• **WHAT NEEDS TO BE DONE**: Each entry that follows should be set down precisely, with its pictures removed.

• **GIVEN DATA**:
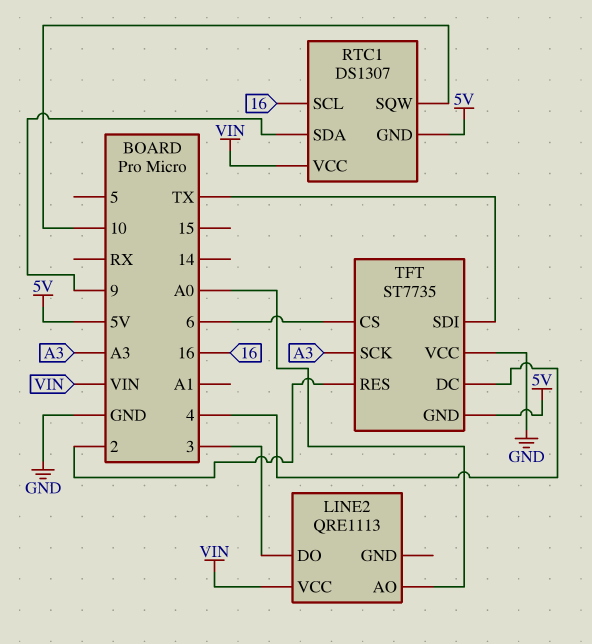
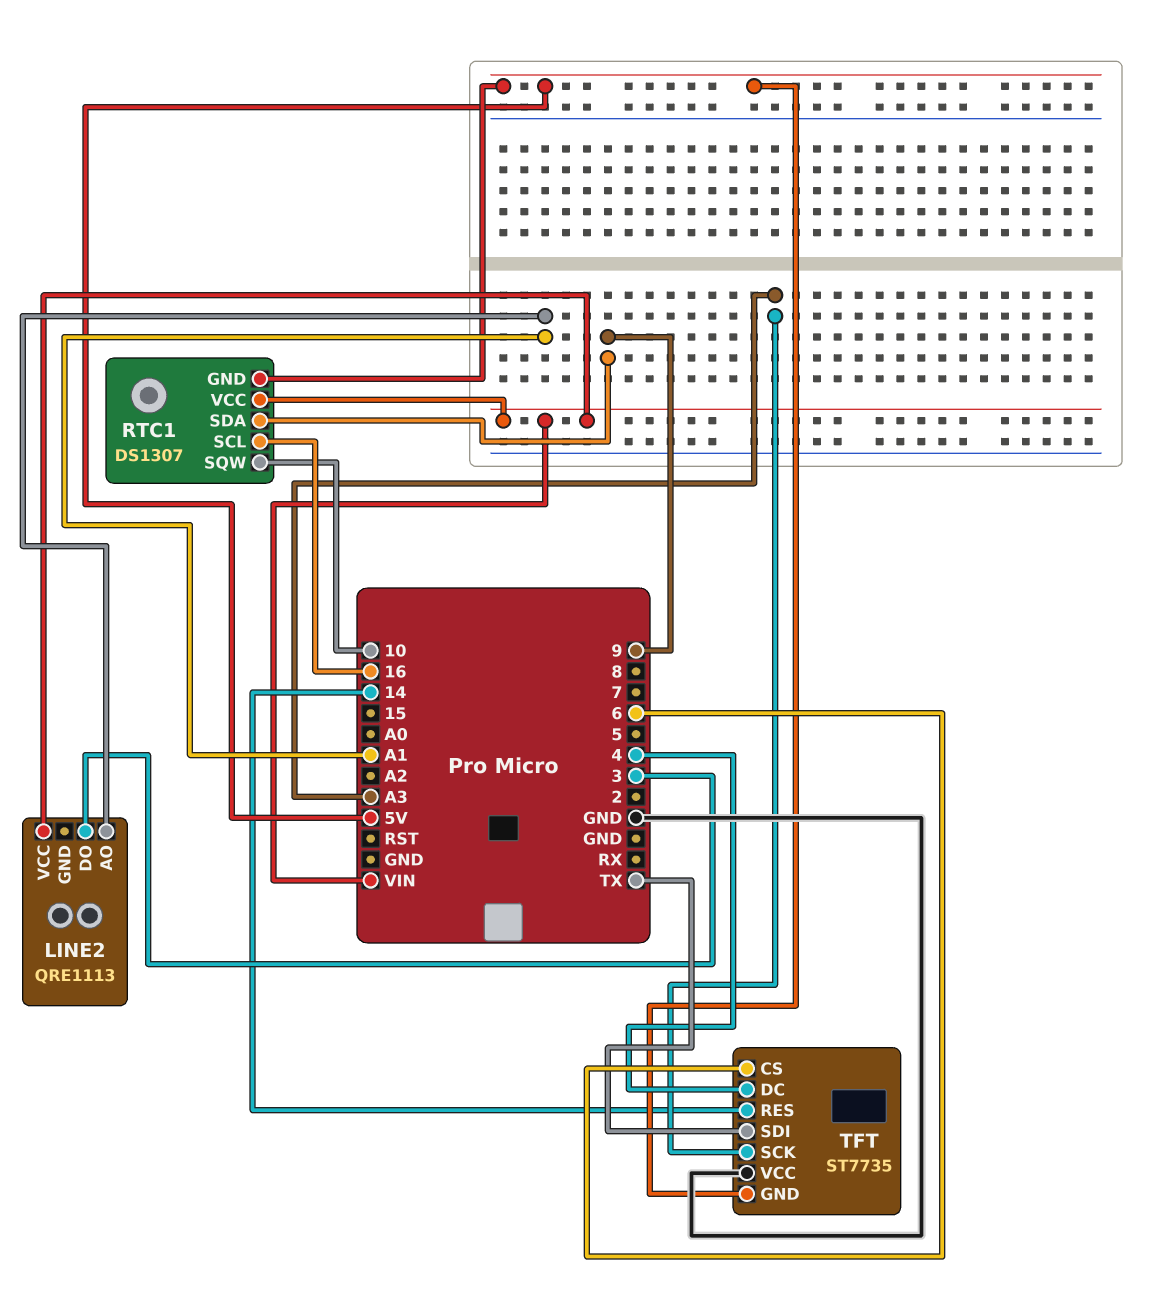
LINE2 pin AO: A0 -> A1
TFT pin RES: 2 -> 14

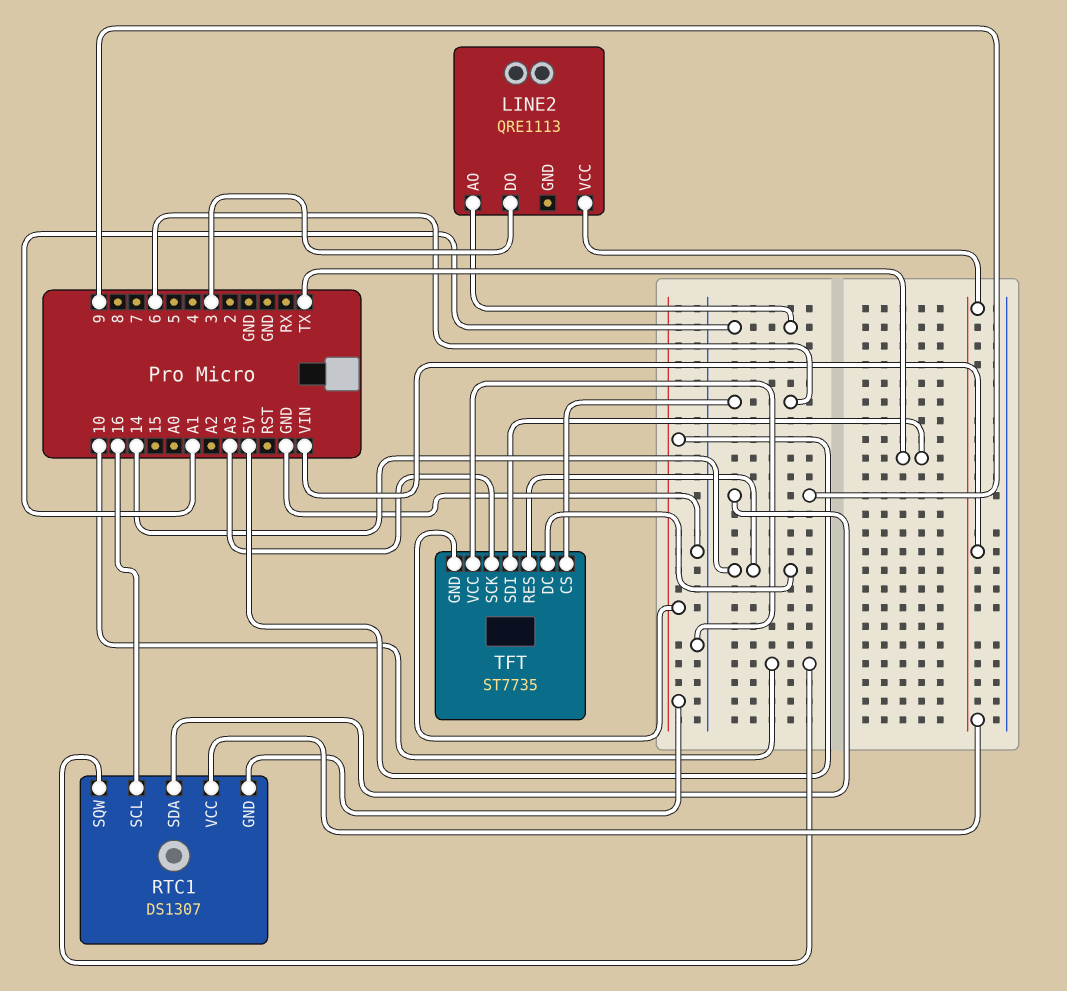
TFT pin DC: 4 -> 14

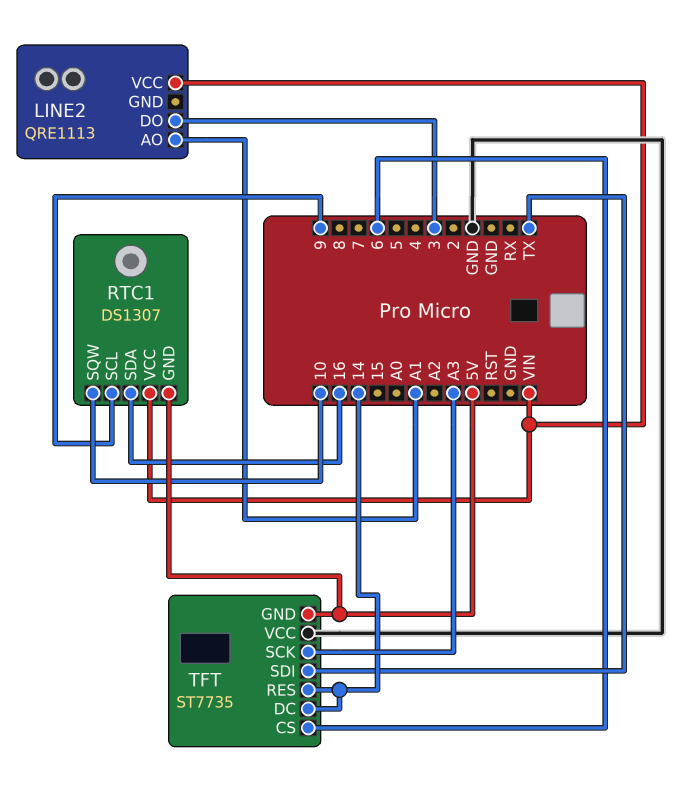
RTC1 pin SCL: 16 -> 9
RTC1 pin SDA: 9 -> 16

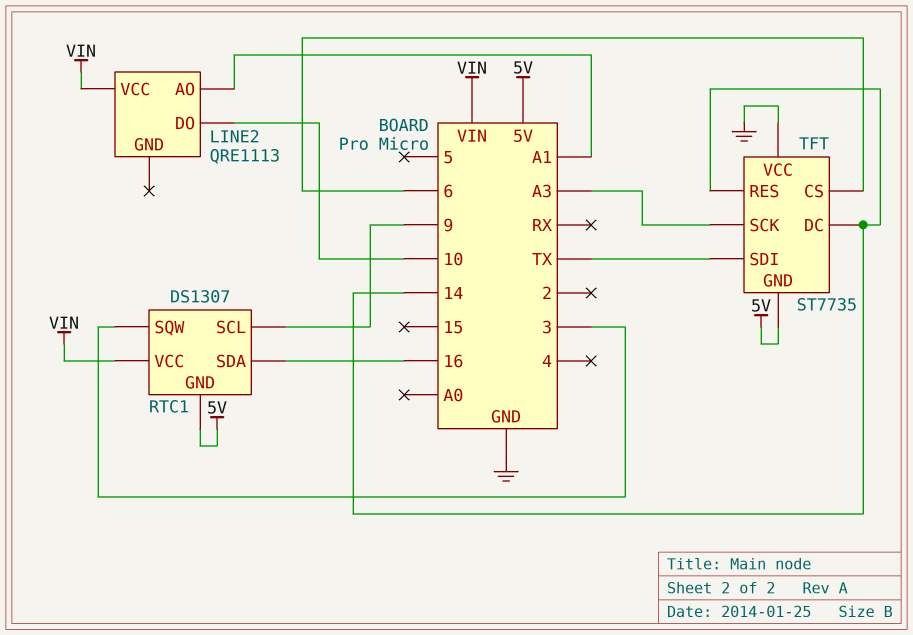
LINE2 pin DO: 3 -> 10
RTC1 pin SQW: 10 -> 3

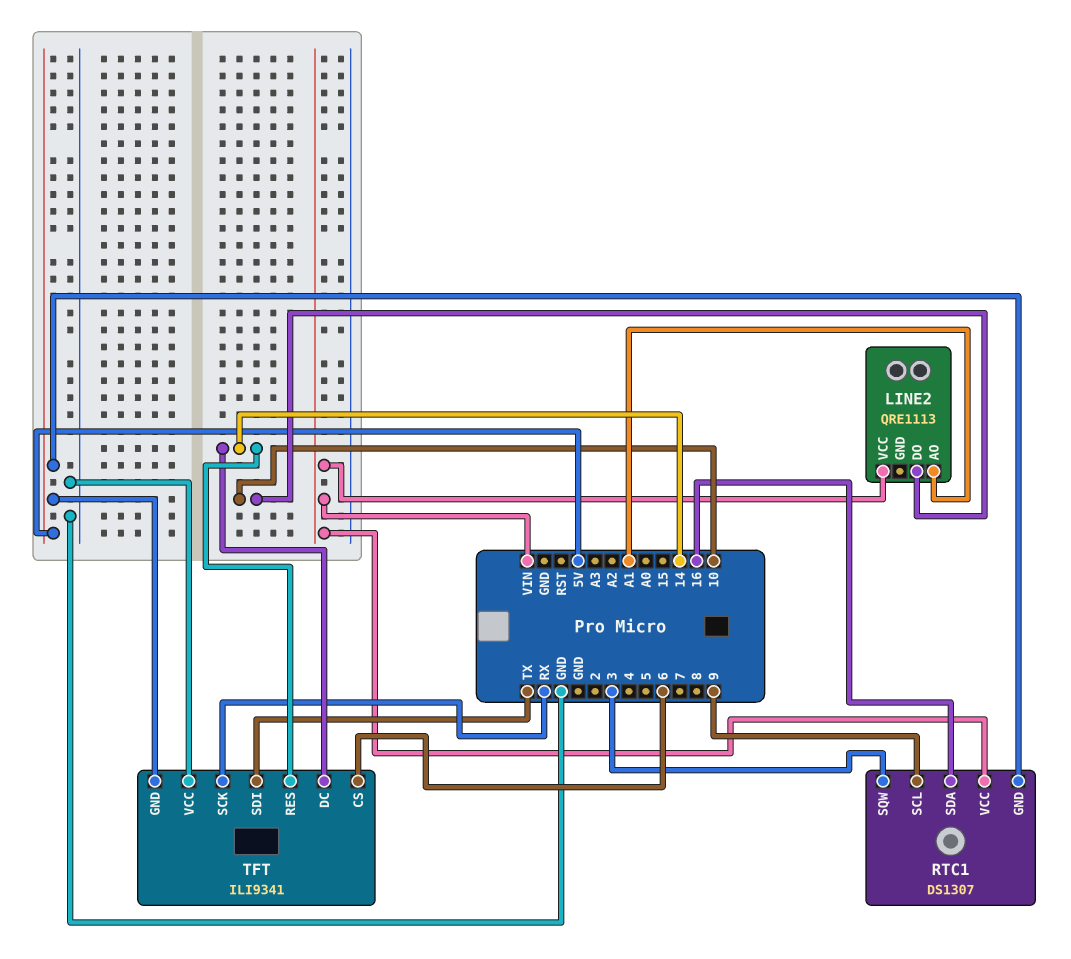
TFT: ST7735 -> ILI9341
TFT pin SCK: A3 -> RX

• **EXERCISE ANSWER**:
LINE2 pin AO: A0 -> A1
TFT pin RES: 2 -> 14

TFT pin DC: 4 -> 14

RTC1 pin SCL: 16 -> 9
RTC1 pin SDA: 9 -> 16

LINE2 pin DO: 3 -> 10
RTC1 pin SQW: 10 -> 3

TFT: ST7735 -> ILI9341
TFT pin SCK: A3 -> RX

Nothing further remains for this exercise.